• _Work request_
Word for word, and with pictures excluded, copy out all the records that follow.

+ + + + + + +

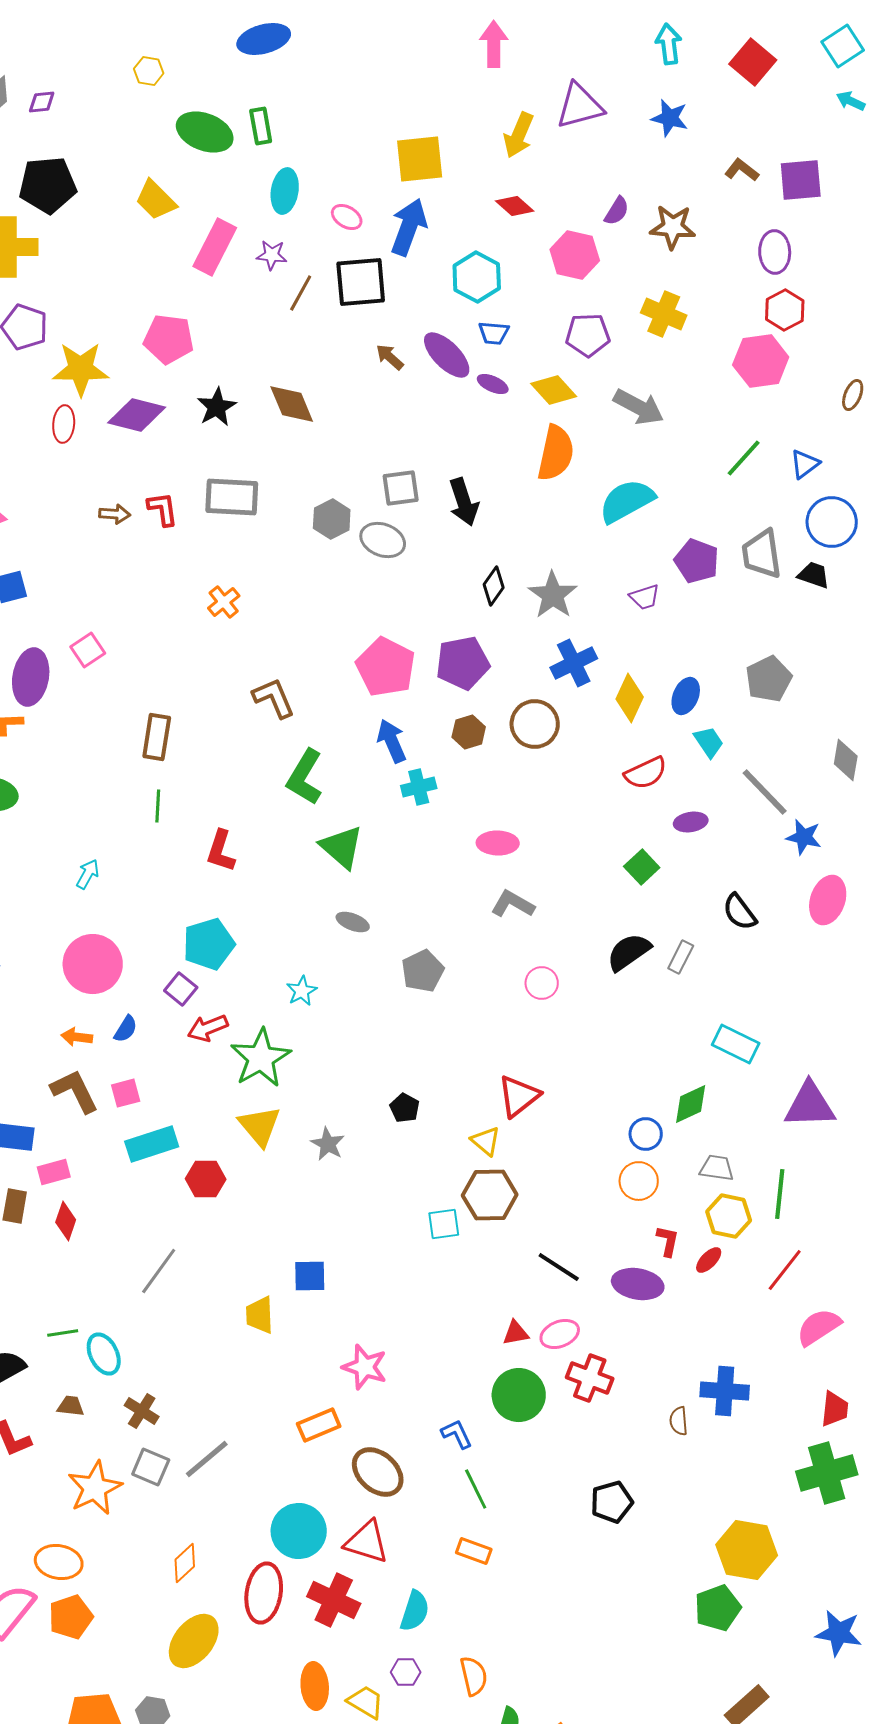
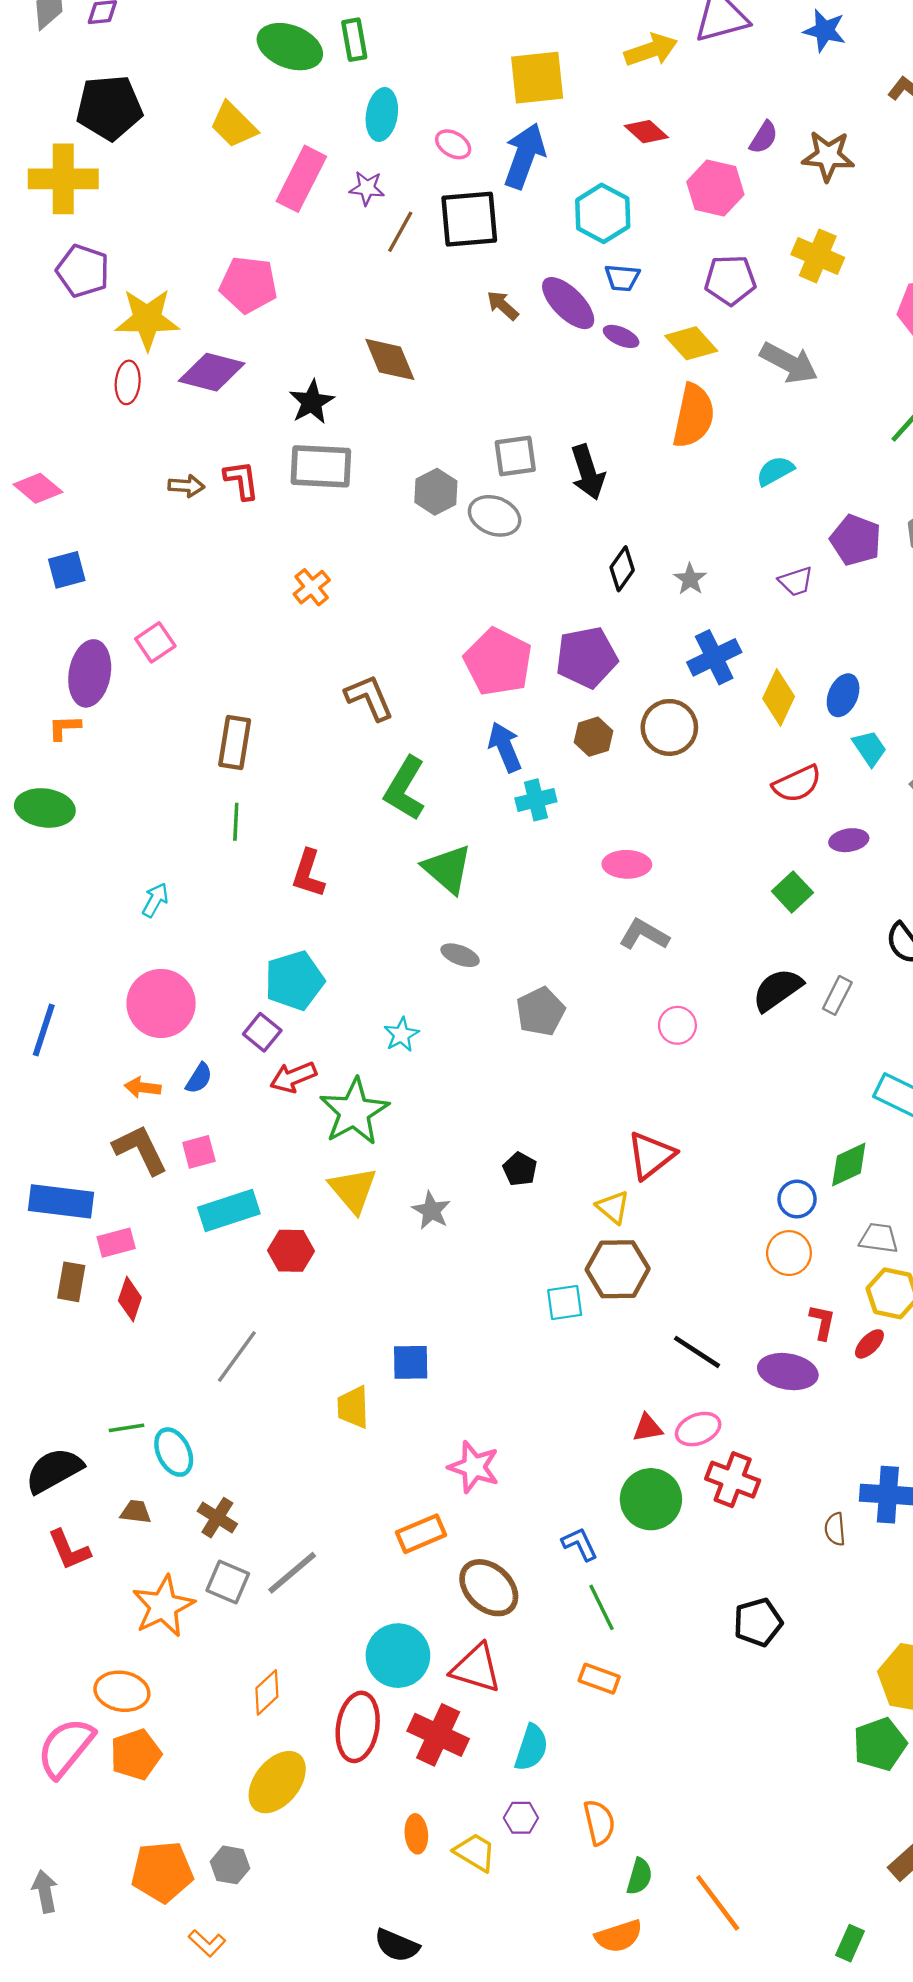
yellow arrow: (519, 135) -> (651, 50), turned -132
black star: (217, 407) -> (312, 402), moved
cyan semicircle: (627, 501) -> (775, 471), size x0.6
gray star: (553, 595) -> (690, 579), size x0.6
orange ellipse: (315, 1686) -> (416, 1834), size x0.7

+ + + + + + +

• _Result for this task_
yellow arrow: (519, 135) -> (651, 50), turned -132
black star: (217, 407) -> (312, 402), moved
cyan semicircle: (627, 501) -> (775, 471), size x0.6
gray star: (553, 595) -> (690, 579), size x0.6
orange ellipse: (315, 1686) -> (416, 1834), size x0.7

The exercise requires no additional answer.